What you will do:
Transcribe the records below in their entirety, and leave out each image.

Supplied records:
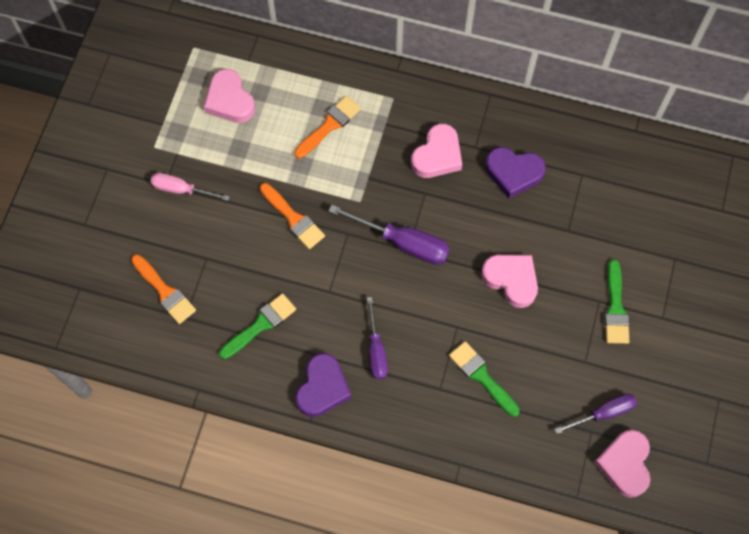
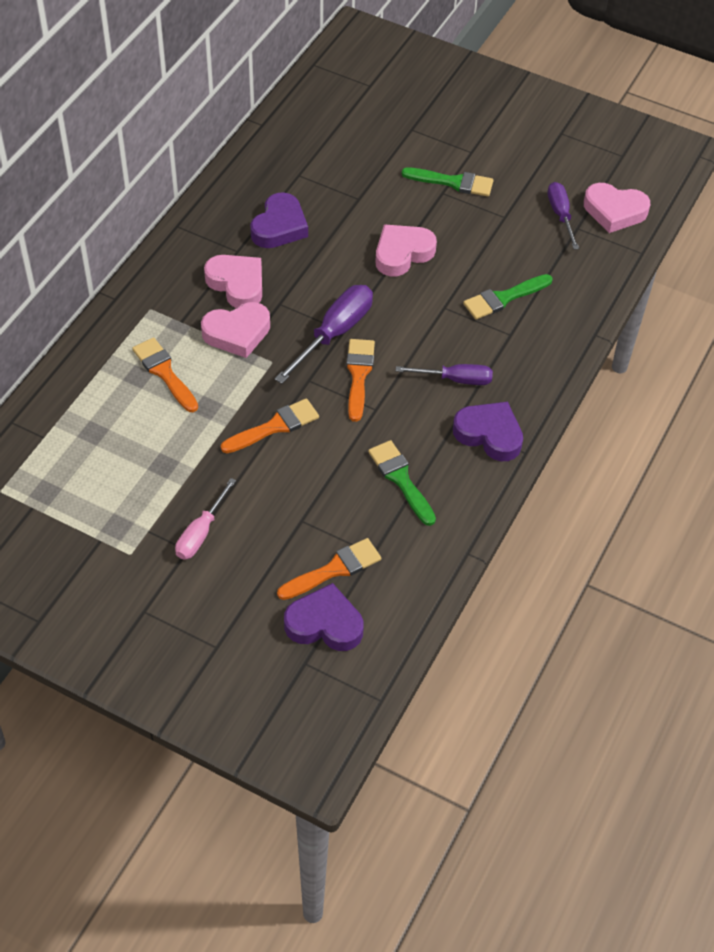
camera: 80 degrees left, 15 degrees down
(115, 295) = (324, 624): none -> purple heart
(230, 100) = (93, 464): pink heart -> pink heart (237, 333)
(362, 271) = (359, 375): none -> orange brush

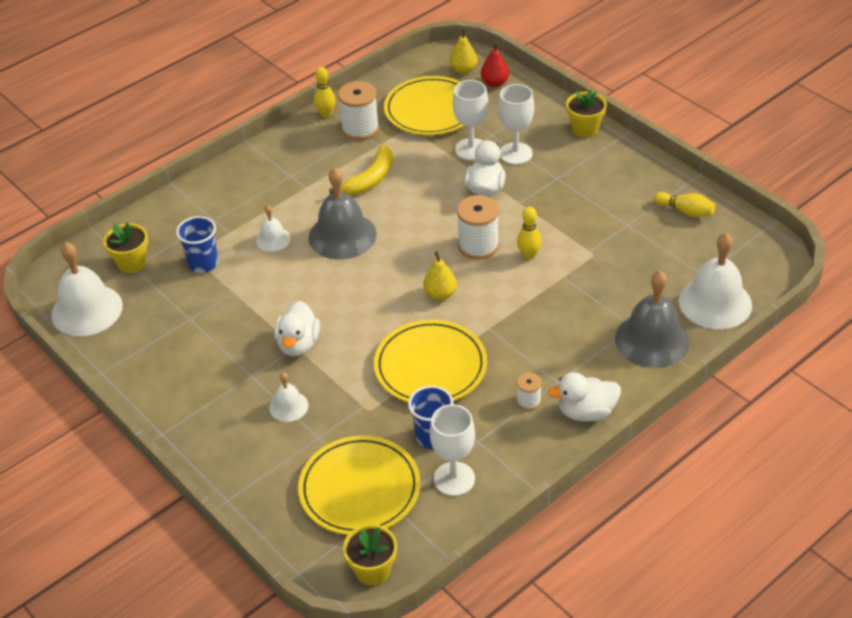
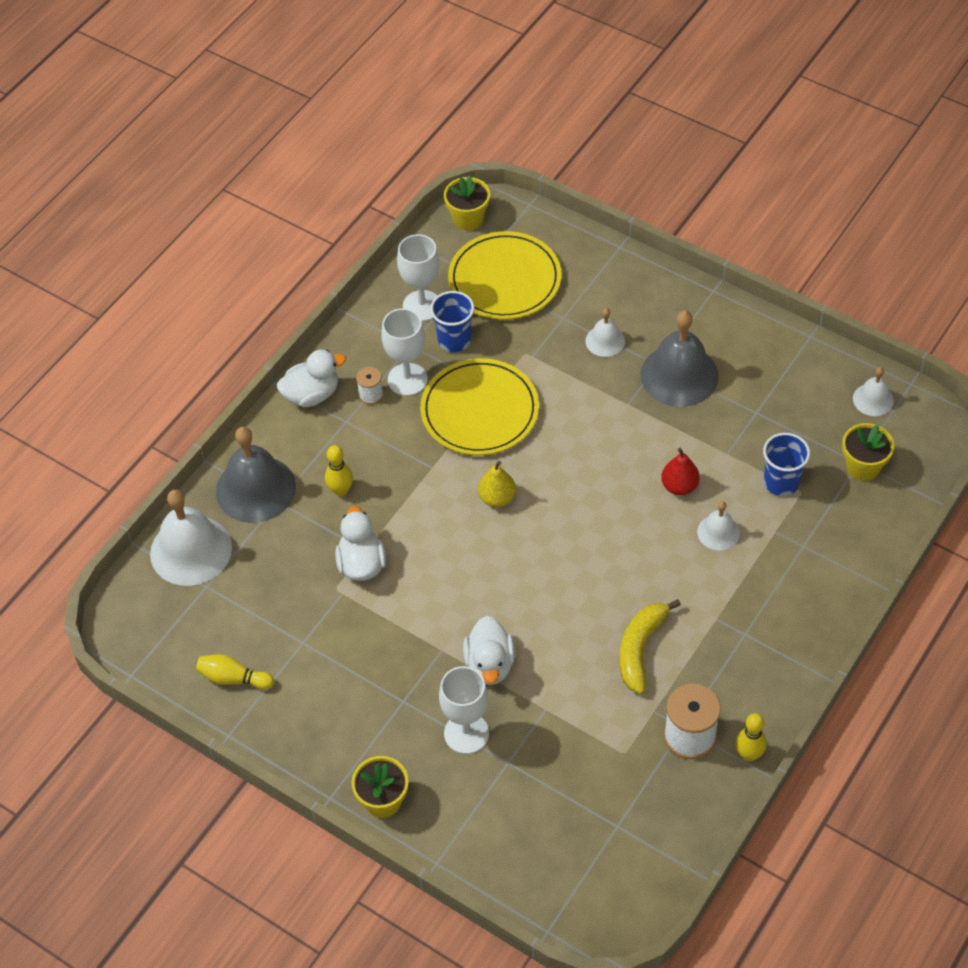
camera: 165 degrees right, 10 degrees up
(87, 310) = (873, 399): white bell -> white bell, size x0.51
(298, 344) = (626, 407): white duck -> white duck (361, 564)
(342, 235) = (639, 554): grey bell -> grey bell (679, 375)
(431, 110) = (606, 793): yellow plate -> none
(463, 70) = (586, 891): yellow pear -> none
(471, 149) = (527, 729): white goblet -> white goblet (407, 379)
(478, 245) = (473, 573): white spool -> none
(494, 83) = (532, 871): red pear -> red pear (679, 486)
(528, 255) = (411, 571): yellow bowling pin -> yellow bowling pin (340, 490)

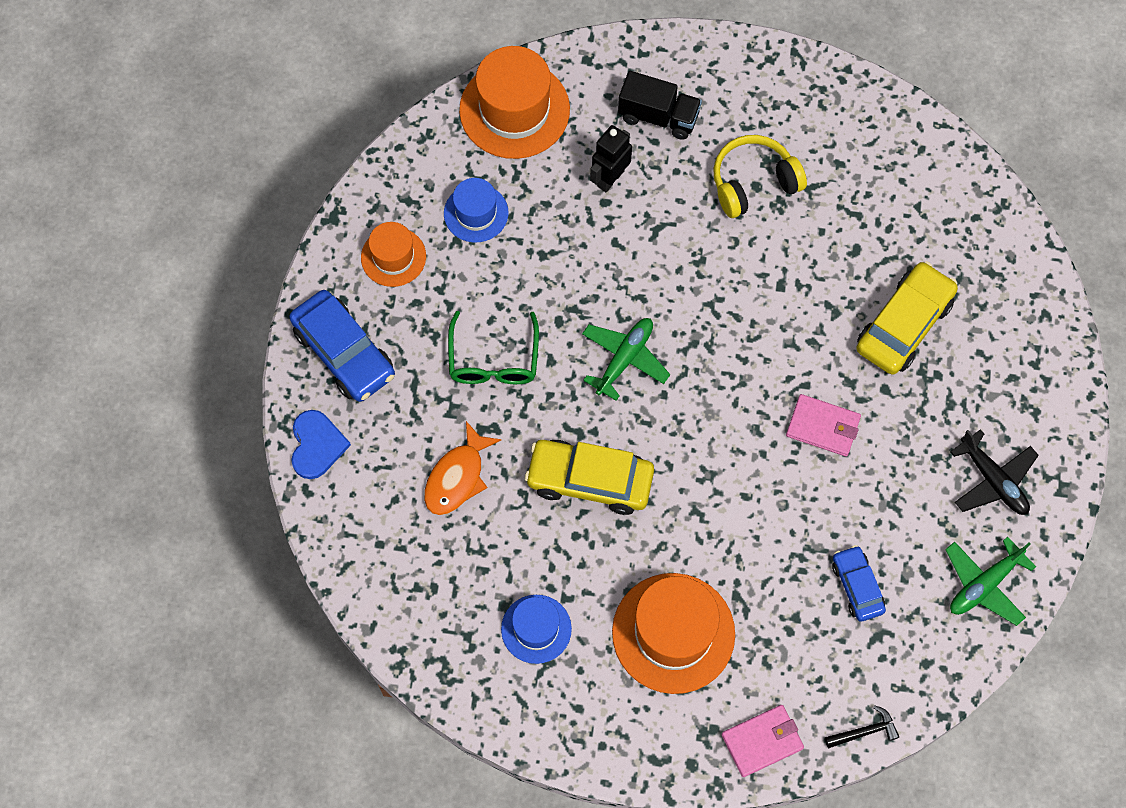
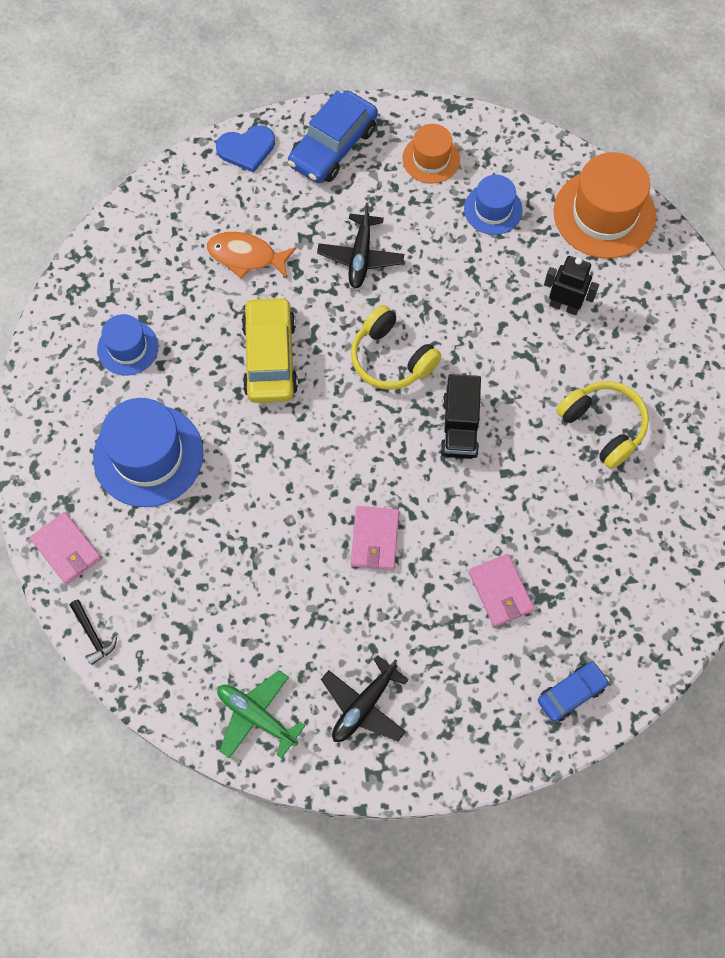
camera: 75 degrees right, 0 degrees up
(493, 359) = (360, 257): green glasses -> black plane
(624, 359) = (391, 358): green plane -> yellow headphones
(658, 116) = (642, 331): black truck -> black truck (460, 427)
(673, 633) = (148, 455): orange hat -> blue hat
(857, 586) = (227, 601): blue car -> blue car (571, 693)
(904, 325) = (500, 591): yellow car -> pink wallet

Answer for this exercise:
camera: 80 degrees left, 15 degrees down
(115, 295) = (324, 624): none -> purple heart
(230, 100) = (93, 464): pink heart -> pink heart (237, 333)
(362, 271) = (359, 375): none -> orange brush

camera: 165 degrees right, 10 degrees up
(87, 310) = (873, 399): white bell -> white bell, size x0.51
(298, 344) = (626, 407): white duck -> white duck (361, 564)
(342, 235) = (639, 554): grey bell -> grey bell (679, 375)
(431, 110) = (606, 793): yellow plate -> none
(463, 70) = (586, 891): yellow pear -> none
(471, 149) = (527, 729): white goblet -> white goblet (407, 379)
(478, 245) = (473, 573): white spool -> none
(494, 83) = (532, 871): red pear -> red pear (679, 486)
(528, 255) = (411, 571): yellow bowling pin -> yellow bowling pin (340, 490)

camera: 75 degrees right, 0 degrees up
(493, 359) = (360, 257): green glasses -> black plane
(624, 359) = (391, 358): green plane -> yellow headphones
(658, 116) = (642, 331): black truck -> black truck (460, 427)
(673, 633) = (148, 455): orange hat -> blue hat
(857, 586) = (227, 601): blue car -> blue car (571, 693)
(904, 325) = (500, 591): yellow car -> pink wallet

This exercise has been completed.